To do: Once you find the line containing "black line: (172, 418) -> (157, 348), moved" in the data below, copy it and each following line exactly, up to and including the line containing "gray arrow: (202, 428)", and nothing else.

Supplied data:
════

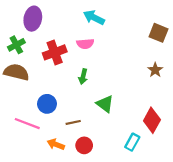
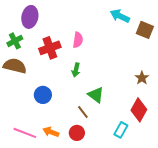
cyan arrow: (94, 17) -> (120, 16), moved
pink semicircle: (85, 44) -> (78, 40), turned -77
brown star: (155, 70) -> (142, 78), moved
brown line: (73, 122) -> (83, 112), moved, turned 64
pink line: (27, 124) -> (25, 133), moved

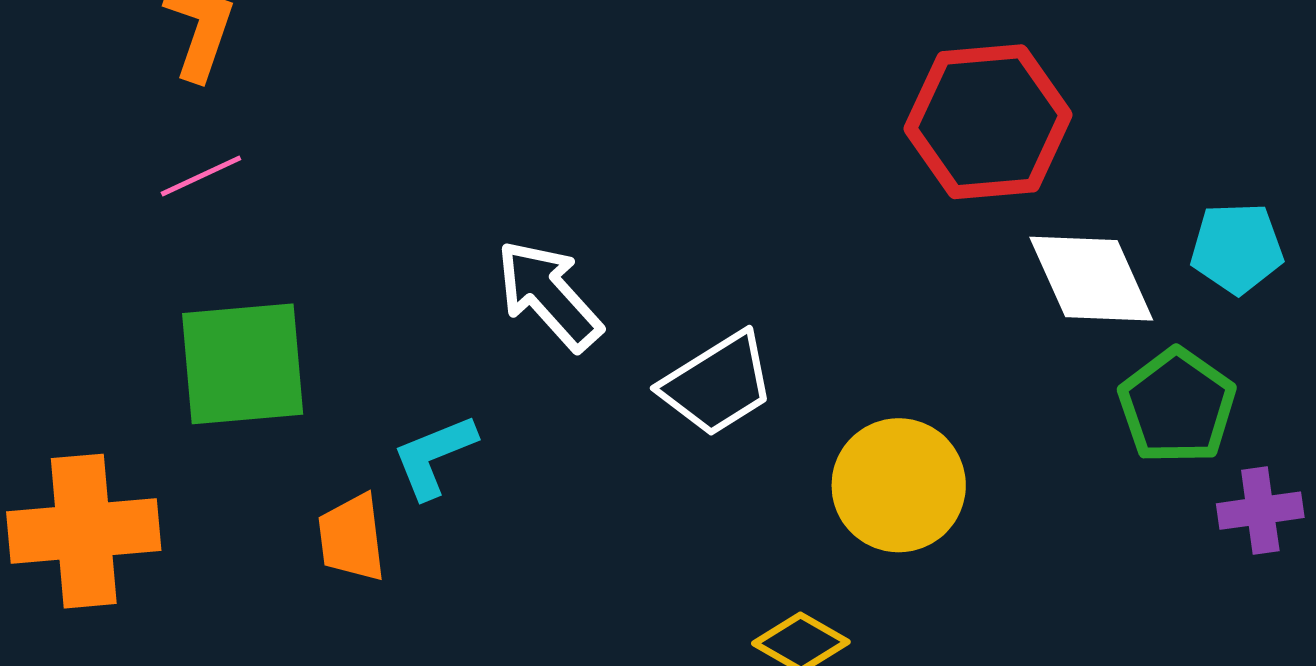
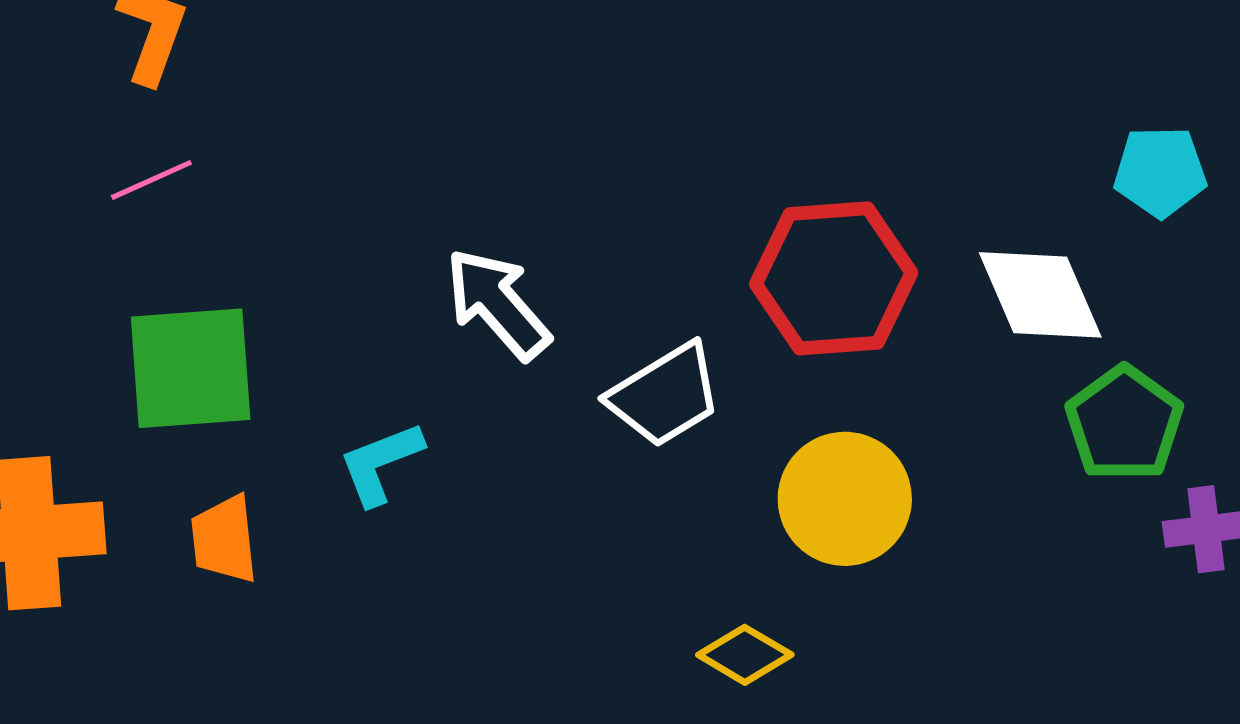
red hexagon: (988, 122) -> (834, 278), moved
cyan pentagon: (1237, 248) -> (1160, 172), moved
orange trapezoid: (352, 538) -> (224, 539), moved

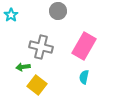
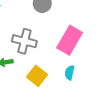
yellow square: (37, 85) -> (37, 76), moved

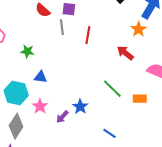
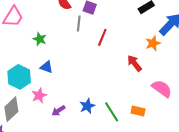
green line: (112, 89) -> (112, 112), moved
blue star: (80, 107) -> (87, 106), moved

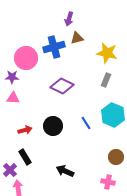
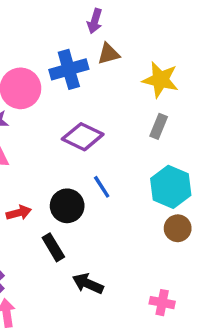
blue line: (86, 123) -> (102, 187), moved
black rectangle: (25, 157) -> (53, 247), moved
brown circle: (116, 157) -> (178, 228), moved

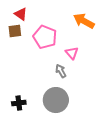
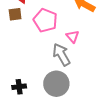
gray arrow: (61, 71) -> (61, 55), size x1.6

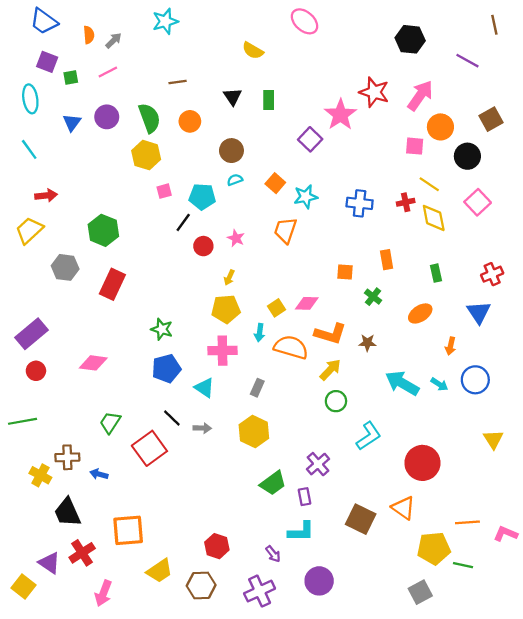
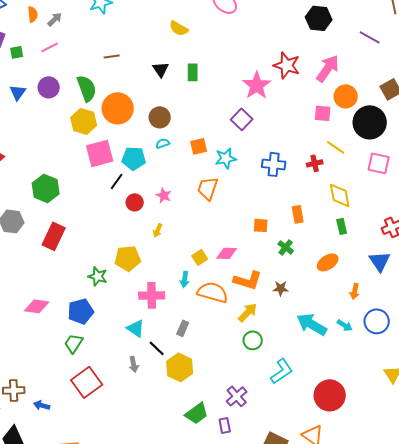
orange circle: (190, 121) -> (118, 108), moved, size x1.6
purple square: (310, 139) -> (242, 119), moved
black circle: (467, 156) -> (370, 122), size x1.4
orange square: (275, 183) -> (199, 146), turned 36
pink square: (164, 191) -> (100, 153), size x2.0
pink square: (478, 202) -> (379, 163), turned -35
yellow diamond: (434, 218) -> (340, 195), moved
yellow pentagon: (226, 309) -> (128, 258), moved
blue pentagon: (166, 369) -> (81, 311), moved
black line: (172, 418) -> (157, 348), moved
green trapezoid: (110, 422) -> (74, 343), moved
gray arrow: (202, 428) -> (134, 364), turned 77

════

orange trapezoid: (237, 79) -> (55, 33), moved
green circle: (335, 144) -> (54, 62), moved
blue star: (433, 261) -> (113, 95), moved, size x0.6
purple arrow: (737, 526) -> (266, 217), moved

════

Task output:
black line: (172, 418) -> (157, 348), moved
green trapezoid: (110, 422) -> (74, 343), moved
gray arrow: (202, 428) -> (134, 364), turned 77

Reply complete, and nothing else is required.